● Short exercise
Lay out the stretch of the records from the line containing "yellow line: moved 1 px left, 1 px down" through the end of the records as a numbered list, leaving out any blank lines.

● Available data
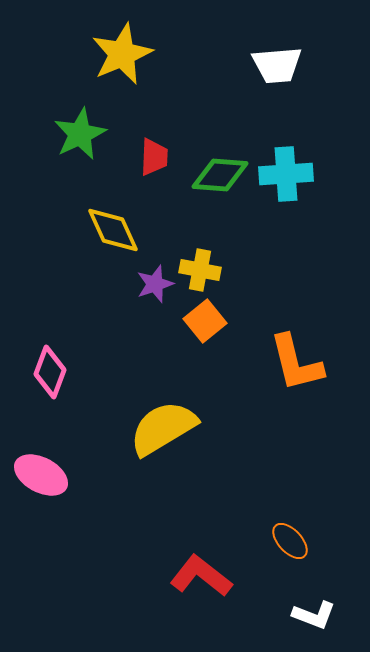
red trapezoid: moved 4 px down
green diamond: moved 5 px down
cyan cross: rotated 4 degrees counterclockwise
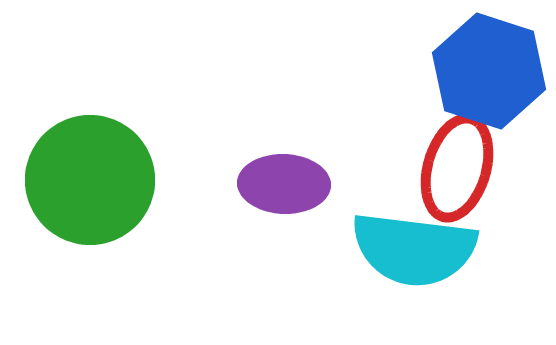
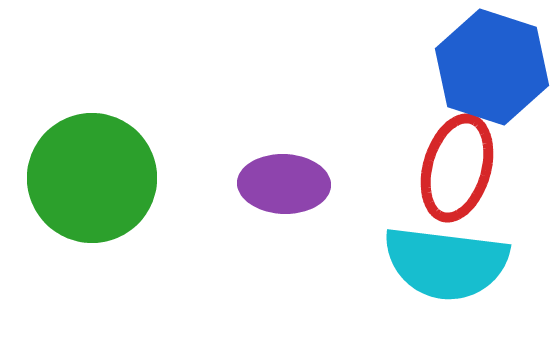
blue hexagon: moved 3 px right, 4 px up
green circle: moved 2 px right, 2 px up
cyan semicircle: moved 32 px right, 14 px down
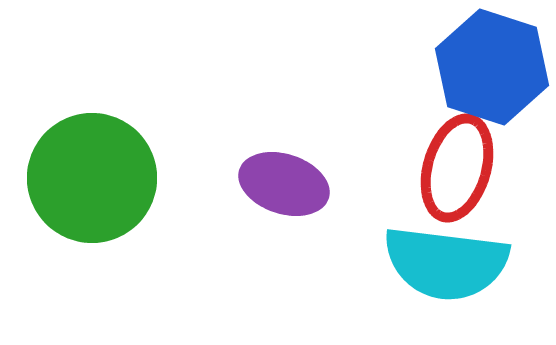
purple ellipse: rotated 16 degrees clockwise
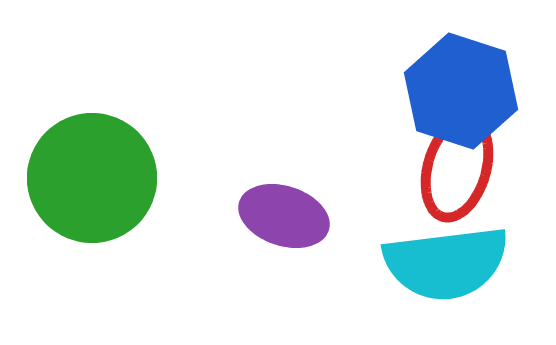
blue hexagon: moved 31 px left, 24 px down
purple ellipse: moved 32 px down
cyan semicircle: rotated 14 degrees counterclockwise
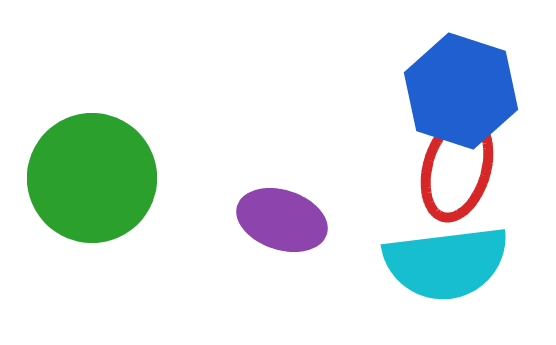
purple ellipse: moved 2 px left, 4 px down
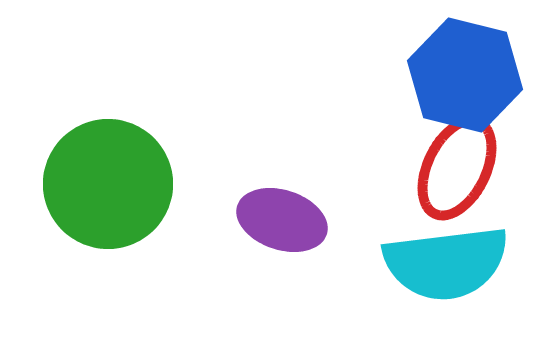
blue hexagon: moved 4 px right, 16 px up; rotated 4 degrees counterclockwise
red ellipse: rotated 10 degrees clockwise
green circle: moved 16 px right, 6 px down
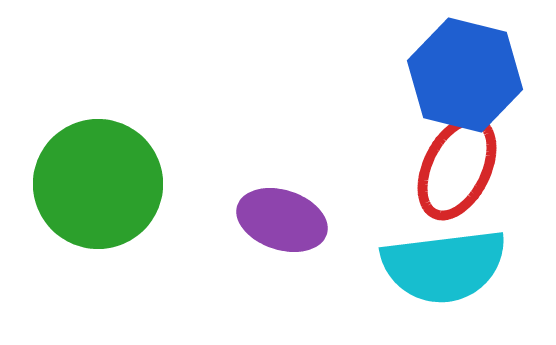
green circle: moved 10 px left
cyan semicircle: moved 2 px left, 3 px down
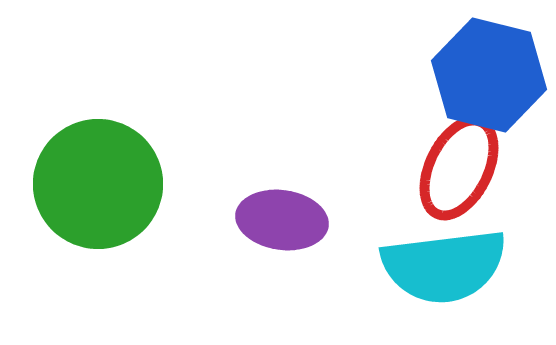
blue hexagon: moved 24 px right
red ellipse: moved 2 px right
purple ellipse: rotated 10 degrees counterclockwise
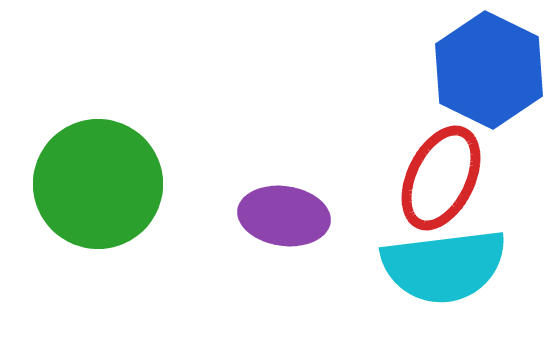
blue hexagon: moved 5 px up; rotated 12 degrees clockwise
red ellipse: moved 18 px left, 10 px down
purple ellipse: moved 2 px right, 4 px up
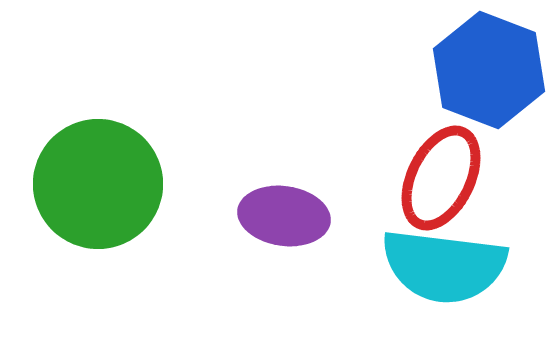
blue hexagon: rotated 5 degrees counterclockwise
cyan semicircle: rotated 14 degrees clockwise
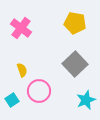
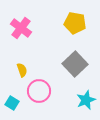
cyan square: moved 3 px down; rotated 24 degrees counterclockwise
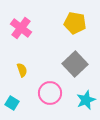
pink circle: moved 11 px right, 2 px down
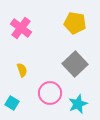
cyan star: moved 8 px left, 4 px down
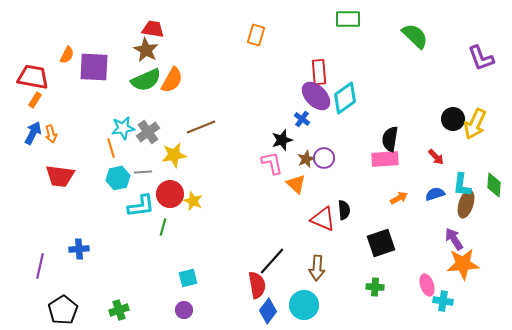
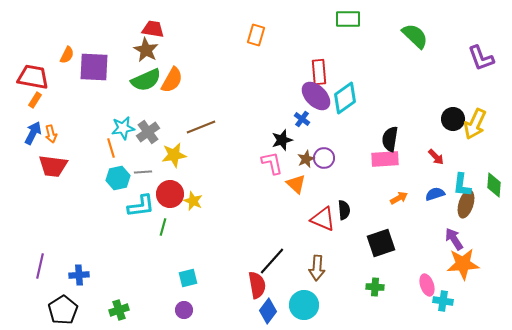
red trapezoid at (60, 176): moved 7 px left, 10 px up
blue cross at (79, 249): moved 26 px down
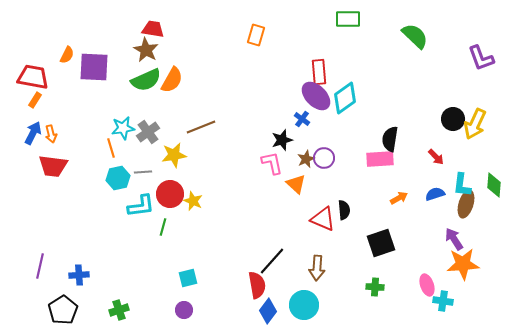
pink rectangle at (385, 159): moved 5 px left
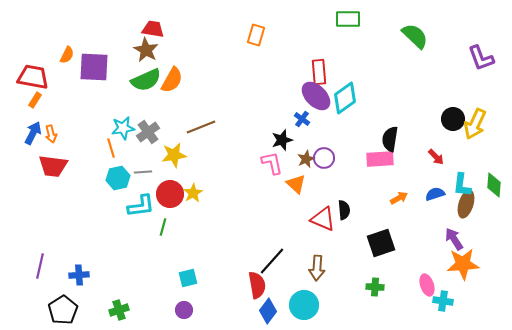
yellow star at (193, 201): moved 8 px up; rotated 18 degrees clockwise
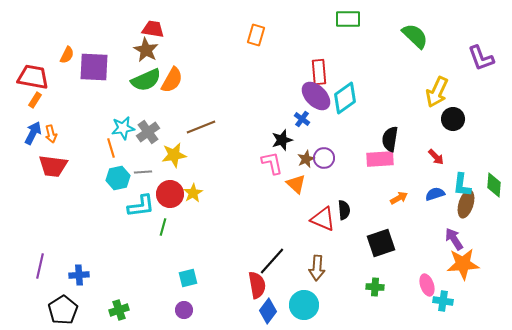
yellow arrow at (475, 124): moved 38 px left, 32 px up
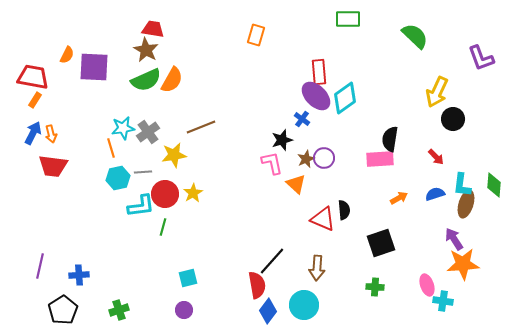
red circle at (170, 194): moved 5 px left
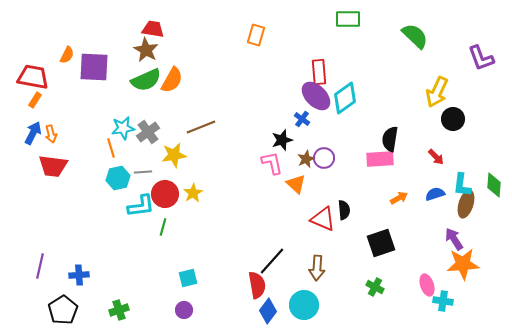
green cross at (375, 287): rotated 24 degrees clockwise
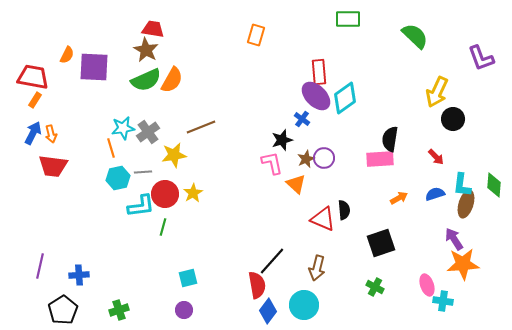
brown arrow at (317, 268): rotated 10 degrees clockwise
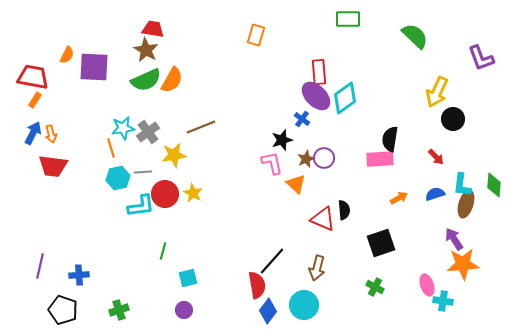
yellow star at (193, 193): rotated 12 degrees counterclockwise
green line at (163, 227): moved 24 px down
black pentagon at (63, 310): rotated 20 degrees counterclockwise
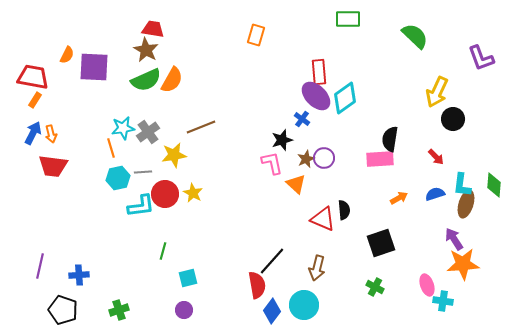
blue diamond at (268, 311): moved 4 px right
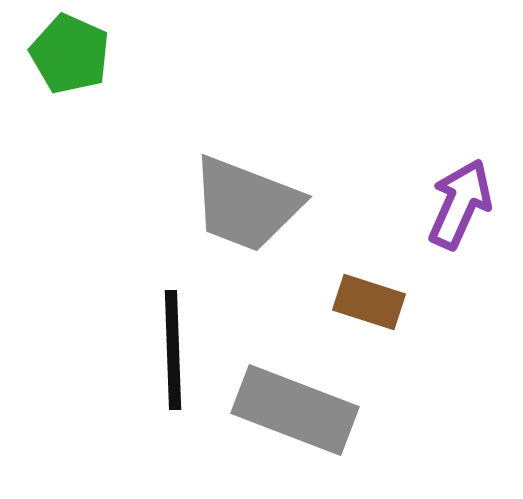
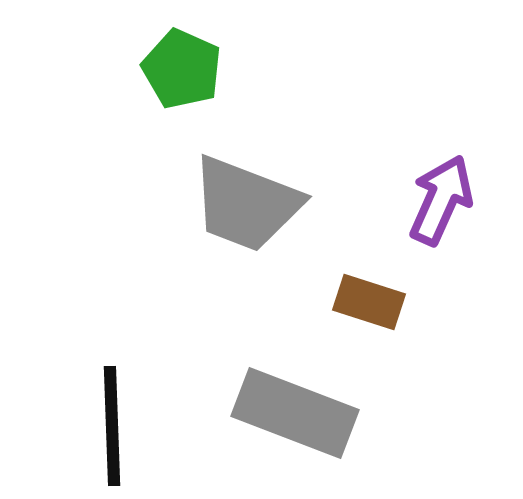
green pentagon: moved 112 px right, 15 px down
purple arrow: moved 19 px left, 4 px up
black line: moved 61 px left, 76 px down
gray rectangle: moved 3 px down
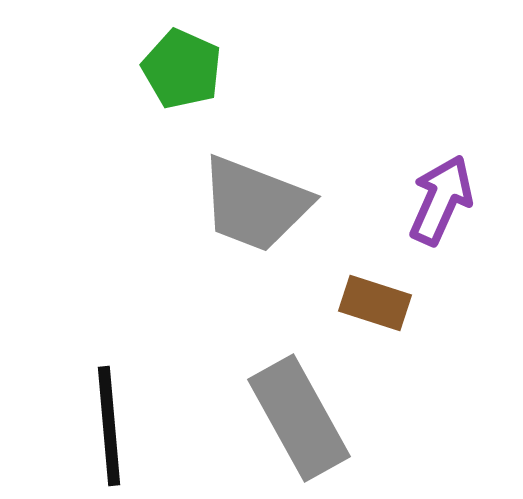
gray trapezoid: moved 9 px right
brown rectangle: moved 6 px right, 1 px down
gray rectangle: moved 4 px right, 5 px down; rotated 40 degrees clockwise
black line: moved 3 px left; rotated 3 degrees counterclockwise
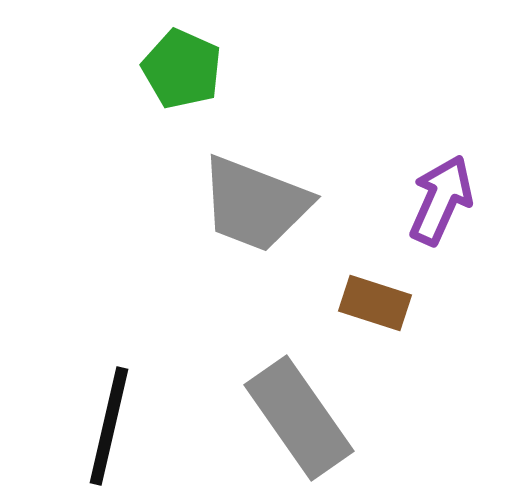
gray rectangle: rotated 6 degrees counterclockwise
black line: rotated 18 degrees clockwise
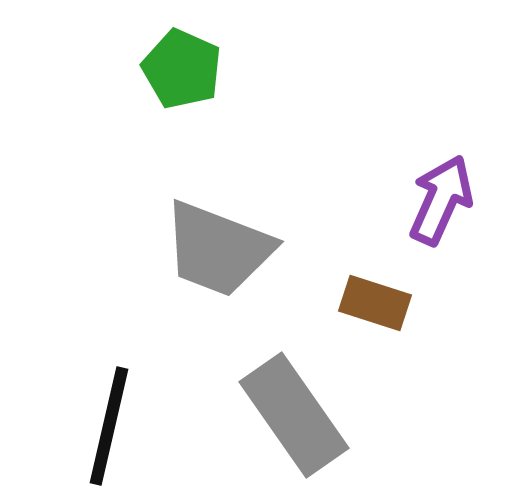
gray trapezoid: moved 37 px left, 45 px down
gray rectangle: moved 5 px left, 3 px up
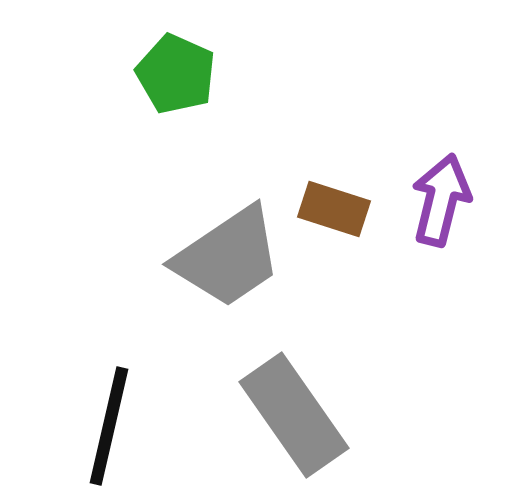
green pentagon: moved 6 px left, 5 px down
purple arrow: rotated 10 degrees counterclockwise
gray trapezoid: moved 10 px right, 8 px down; rotated 55 degrees counterclockwise
brown rectangle: moved 41 px left, 94 px up
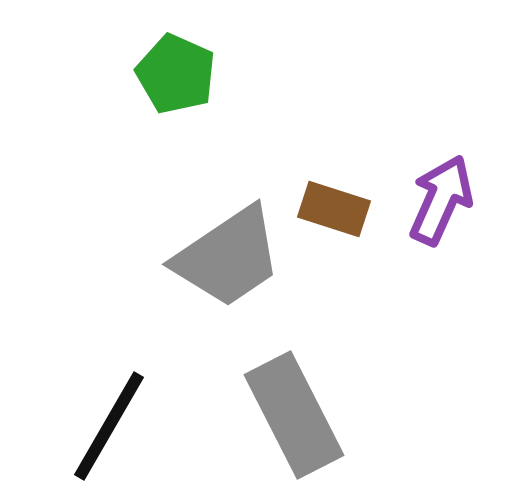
purple arrow: rotated 10 degrees clockwise
gray rectangle: rotated 8 degrees clockwise
black line: rotated 17 degrees clockwise
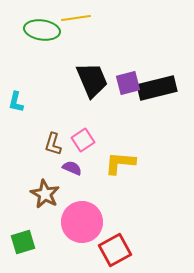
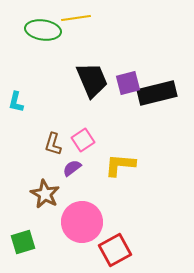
green ellipse: moved 1 px right
black rectangle: moved 5 px down
yellow L-shape: moved 2 px down
purple semicircle: rotated 60 degrees counterclockwise
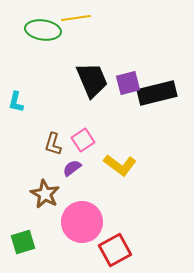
yellow L-shape: rotated 148 degrees counterclockwise
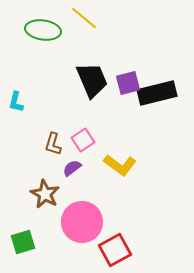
yellow line: moved 8 px right; rotated 48 degrees clockwise
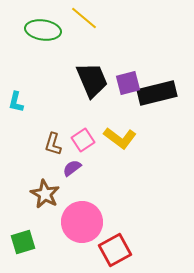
yellow L-shape: moved 27 px up
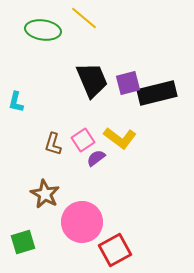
purple semicircle: moved 24 px right, 10 px up
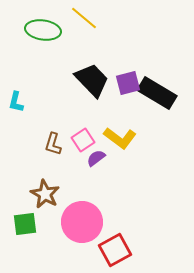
black trapezoid: rotated 21 degrees counterclockwise
black rectangle: rotated 45 degrees clockwise
green square: moved 2 px right, 18 px up; rotated 10 degrees clockwise
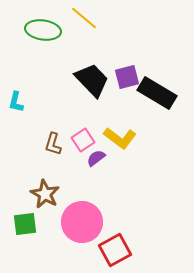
purple square: moved 1 px left, 6 px up
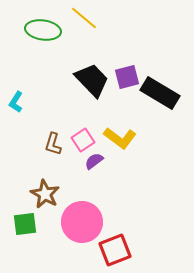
black rectangle: moved 3 px right
cyan L-shape: rotated 20 degrees clockwise
purple semicircle: moved 2 px left, 3 px down
red square: rotated 8 degrees clockwise
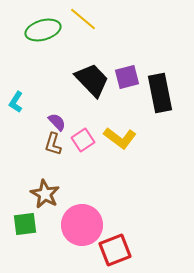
yellow line: moved 1 px left, 1 px down
green ellipse: rotated 24 degrees counterclockwise
black rectangle: rotated 48 degrees clockwise
purple semicircle: moved 37 px left, 39 px up; rotated 84 degrees clockwise
pink circle: moved 3 px down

● The response
1. yellow line: moved 1 px left, 1 px down
2. green ellipse: rotated 24 degrees counterclockwise
3. black rectangle: rotated 48 degrees clockwise
4. purple semicircle: moved 37 px left, 39 px up; rotated 84 degrees clockwise
5. pink circle: moved 3 px down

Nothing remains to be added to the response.